> [Problem statement] Each record that follows should be repeated exactly, minus any images.

Records from a data source:
________________________
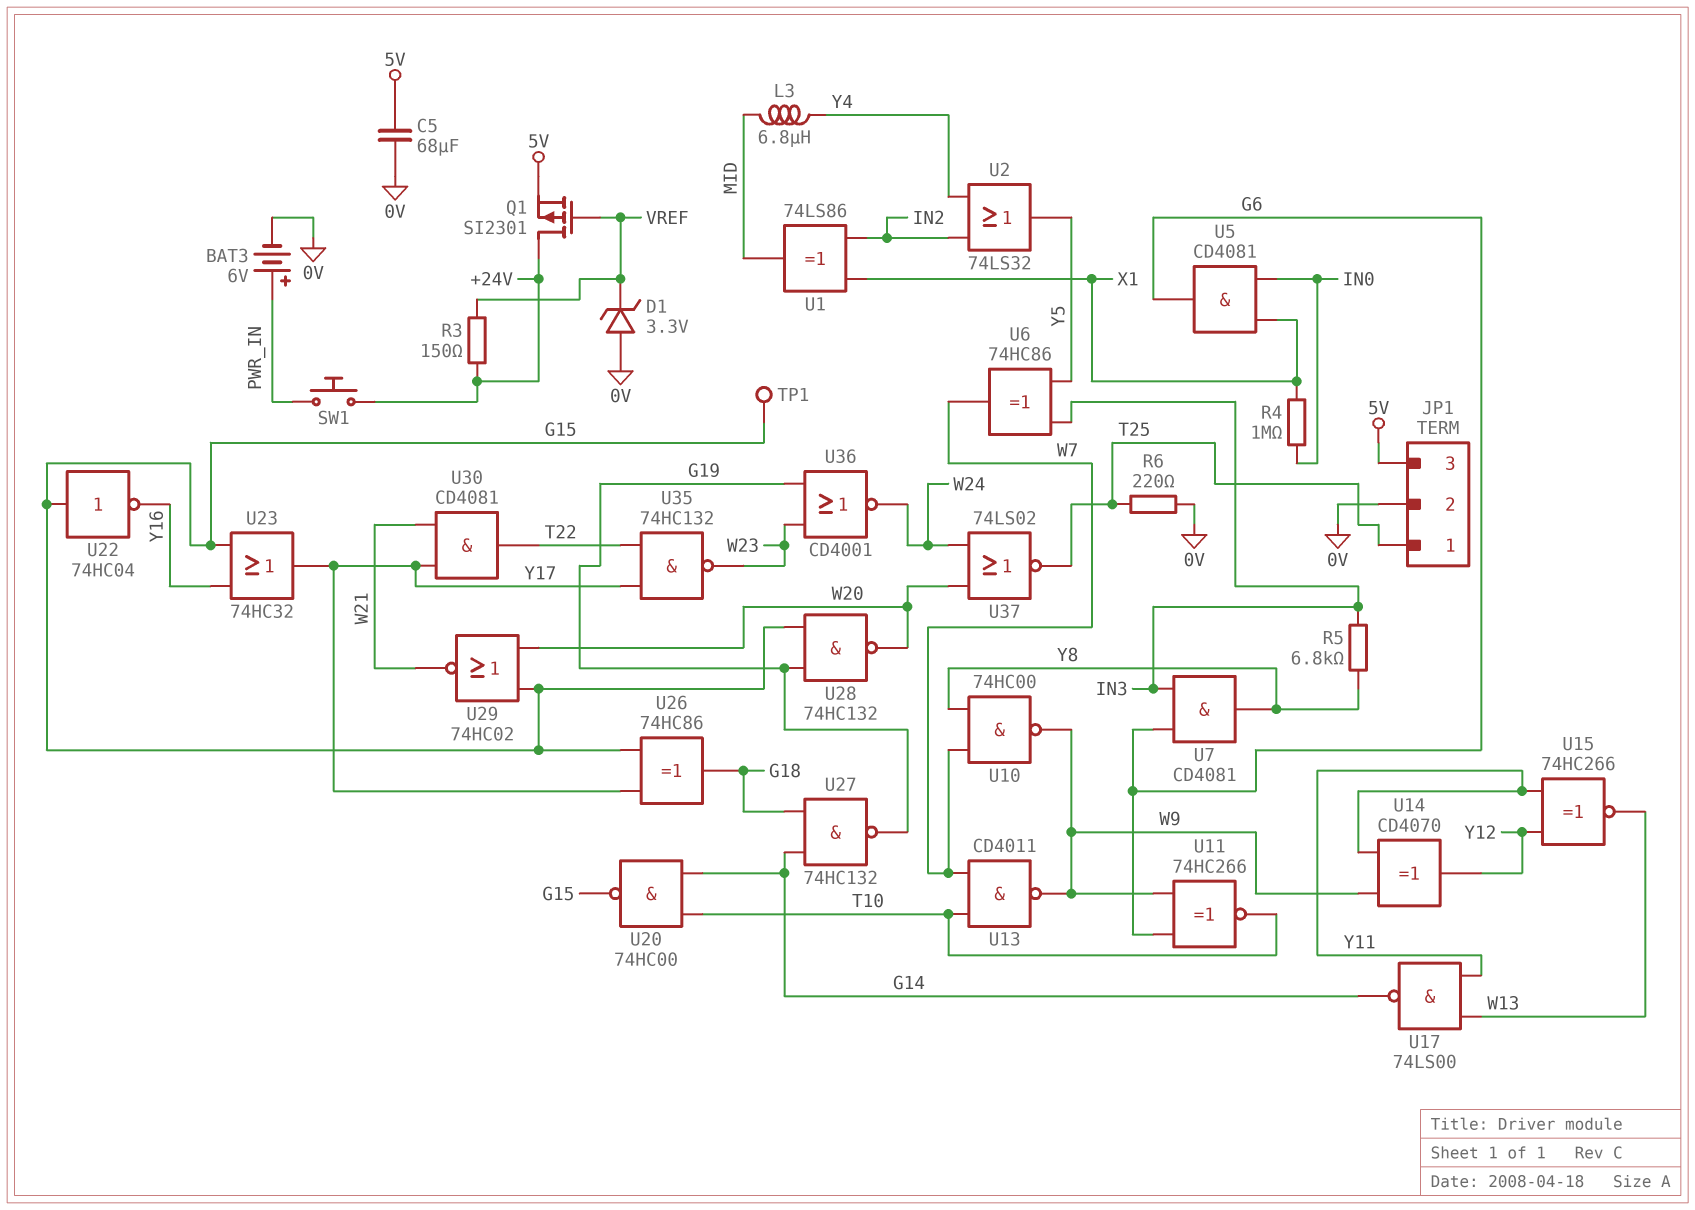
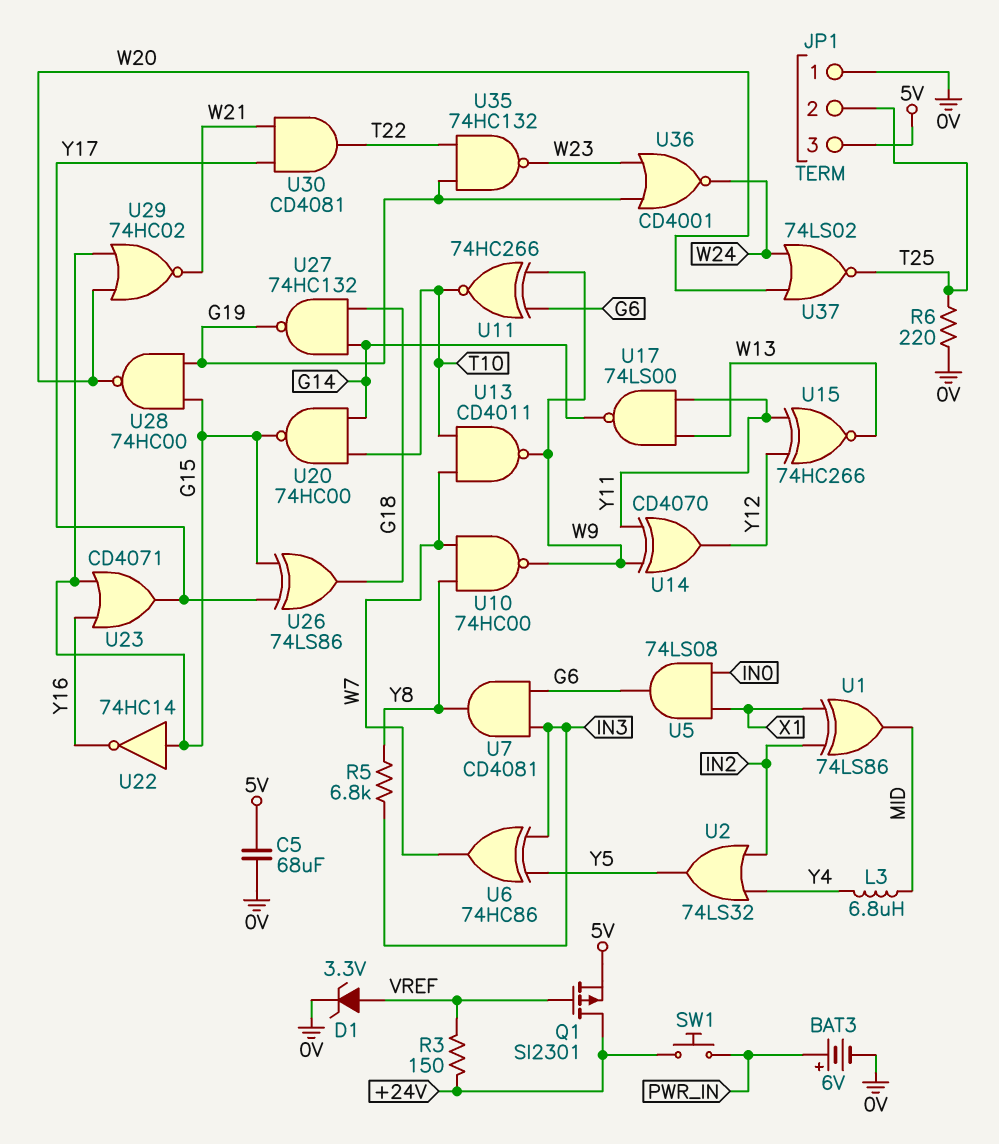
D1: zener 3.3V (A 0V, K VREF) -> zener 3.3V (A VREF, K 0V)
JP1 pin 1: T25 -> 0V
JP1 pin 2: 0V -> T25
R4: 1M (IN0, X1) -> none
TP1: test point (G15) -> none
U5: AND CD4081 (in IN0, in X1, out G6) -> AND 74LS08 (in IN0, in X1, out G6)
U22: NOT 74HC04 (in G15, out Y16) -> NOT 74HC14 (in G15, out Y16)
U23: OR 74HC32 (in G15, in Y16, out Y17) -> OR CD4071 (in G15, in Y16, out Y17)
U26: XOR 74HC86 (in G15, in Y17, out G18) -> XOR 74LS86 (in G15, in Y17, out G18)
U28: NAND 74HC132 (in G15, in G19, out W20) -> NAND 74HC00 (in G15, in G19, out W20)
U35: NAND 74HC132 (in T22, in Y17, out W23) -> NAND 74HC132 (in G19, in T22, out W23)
________________________
> [Answer box]
D1: zener 3.3V (A 0V, K VREF) -> zener 3.3V (A VREF, K 0V)
JP1 pin 1: T25 -> 0V
JP1 pin 2: 0V -> T25
R4: 1M (IN0, X1) -> none
TP1: test point (G15) -> none
U5: AND CD4081 (in IN0, in X1, out G6) -> AND 74LS08 (in IN0, in X1, out G6)
U22: NOT 74HC04 (in G15, out Y16) -> NOT 74HC14 (in G15, out Y16)
U23: OR 74HC32 (in G15, in Y16, out Y17) -> OR CD4071 (in G15, in Y16, out Y17)
U26: XOR 74HC86 (in G15, in Y17, out G18) -> XOR 74LS86 (in G15, in Y17, out G18)
U28: NAND 74HC132 (in G15, in G19, out W20) -> NAND 74HC00 (in G15, in G19, out W20)
U35: NAND 74HC132 (in T22, in Y17, out W23) -> NAND 74HC132 (in G19, in T22, out W23)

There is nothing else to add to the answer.